Stored data entries
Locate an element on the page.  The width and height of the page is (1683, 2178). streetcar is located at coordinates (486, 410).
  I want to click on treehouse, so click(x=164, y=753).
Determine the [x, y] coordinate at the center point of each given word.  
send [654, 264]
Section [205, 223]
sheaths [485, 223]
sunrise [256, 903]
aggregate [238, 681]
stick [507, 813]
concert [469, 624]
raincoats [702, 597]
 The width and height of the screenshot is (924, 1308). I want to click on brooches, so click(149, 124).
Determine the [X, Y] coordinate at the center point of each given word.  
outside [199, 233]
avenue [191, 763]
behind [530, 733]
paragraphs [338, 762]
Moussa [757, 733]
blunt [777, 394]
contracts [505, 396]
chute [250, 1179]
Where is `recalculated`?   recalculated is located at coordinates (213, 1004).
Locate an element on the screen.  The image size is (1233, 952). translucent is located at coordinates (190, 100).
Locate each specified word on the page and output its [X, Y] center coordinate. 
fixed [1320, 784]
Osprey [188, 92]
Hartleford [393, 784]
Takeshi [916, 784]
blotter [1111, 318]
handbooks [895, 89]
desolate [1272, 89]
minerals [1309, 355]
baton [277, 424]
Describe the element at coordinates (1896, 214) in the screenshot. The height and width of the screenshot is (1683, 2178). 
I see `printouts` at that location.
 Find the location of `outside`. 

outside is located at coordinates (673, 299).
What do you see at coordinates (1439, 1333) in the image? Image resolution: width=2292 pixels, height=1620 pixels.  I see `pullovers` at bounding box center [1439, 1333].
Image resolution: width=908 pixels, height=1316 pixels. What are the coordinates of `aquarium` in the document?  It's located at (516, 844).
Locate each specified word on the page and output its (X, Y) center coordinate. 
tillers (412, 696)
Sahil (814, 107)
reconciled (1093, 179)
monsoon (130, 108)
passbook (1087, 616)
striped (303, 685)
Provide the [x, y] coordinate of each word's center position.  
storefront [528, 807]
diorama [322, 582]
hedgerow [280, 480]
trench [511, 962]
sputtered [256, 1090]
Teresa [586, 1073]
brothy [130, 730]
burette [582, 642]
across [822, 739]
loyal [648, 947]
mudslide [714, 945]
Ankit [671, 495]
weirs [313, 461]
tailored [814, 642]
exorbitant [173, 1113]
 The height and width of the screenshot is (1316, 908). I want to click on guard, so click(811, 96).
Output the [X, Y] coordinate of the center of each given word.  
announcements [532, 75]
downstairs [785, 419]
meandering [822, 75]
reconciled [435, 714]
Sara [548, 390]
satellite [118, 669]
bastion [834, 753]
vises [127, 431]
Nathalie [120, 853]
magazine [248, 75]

WRITTEN REQUEST:
Can you change "Determine" to "Identify" throughout the rows above and leave everything else as it is?

ANSWER FOR THE TASK:
Locate an element on the page.  The width and height of the page is (1683, 2178). streetcar is located at coordinates (486, 410).
  I want to click on treehouse, so click(x=164, y=753).
Identify the [x, y] coordinate at the center point of each given word.  
send [654, 264]
Section [205, 223]
sheaths [485, 223]
sunrise [256, 903]
aggregate [238, 681]
stick [507, 813]
concert [469, 624]
raincoats [702, 597]
 The width and height of the screenshot is (924, 1308). I want to click on brooches, so click(149, 124).
Identify the [X, Y] coordinate at the center point of each given word.  
outside [199, 233]
avenue [191, 763]
behind [530, 733]
paragraphs [338, 762]
Moussa [757, 733]
blunt [777, 394]
contracts [505, 396]
chute [250, 1179]
Where is `recalculated`?   recalculated is located at coordinates (213, 1004).
Locate an element on the screen.  The image size is (1233, 952). translucent is located at coordinates (190, 100).
Locate each specified word on the page and output its [X, Y] center coordinate. 
fixed [1320, 784]
Osprey [188, 92]
Hartleford [393, 784]
Takeshi [916, 784]
blotter [1111, 318]
handbooks [895, 89]
desolate [1272, 89]
minerals [1309, 355]
baton [277, 424]
Describe the element at coordinates (1896, 214) in the screenshot. The height and width of the screenshot is (1683, 2178). 
I see `printouts` at that location.
 Find the location of `outside`. 

outside is located at coordinates (673, 299).
What do you see at coordinates (1439, 1333) in the image? Image resolution: width=2292 pixels, height=1620 pixels.  I see `pullovers` at bounding box center [1439, 1333].
Image resolution: width=908 pixels, height=1316 pixels. What are the coordinates of `aquarium` in the document?  It's located at (516, 844).
Locate each specified word on the page and output its (X, Y) center coordinate. 
tillers (412, 696)
Sahil (814, 107)
reconciled (1093, 179)
monsoon (130, 108)
passbook (1087, 616)
striped (303, 685)
Provide the [x, y] coordinate of each word's center position.  
storefront [528, 807]
diorama [322, 582]
hedgerow [280, 480]
trench [511, 962]
sputtered [256, 1090]
Teresa [586, 1073]
brothy [130, 730]
burette [582, 642]
across [822, 739]
loyal [648, 947]
mudslide [714, 945]
Ankit [671, 495]
weirs [313, 461]
tailored [814, 642]
exorbitant [173, 1113]
 The height and width of the screenshot is (1316, 908). I want to click on guard, so click(811, 96).
Output the [X, Y] coordinate of the center of each given word.  
announcements [532, 75]
downstairs [785, 419]
meandering [822, 75]
reconciled [435, 714]
Sara [548, 390]
satellite [118, 669]
bastion [834, 753]
vises [127, 431]
Nathalie [120, 853]
magazine [248, 75]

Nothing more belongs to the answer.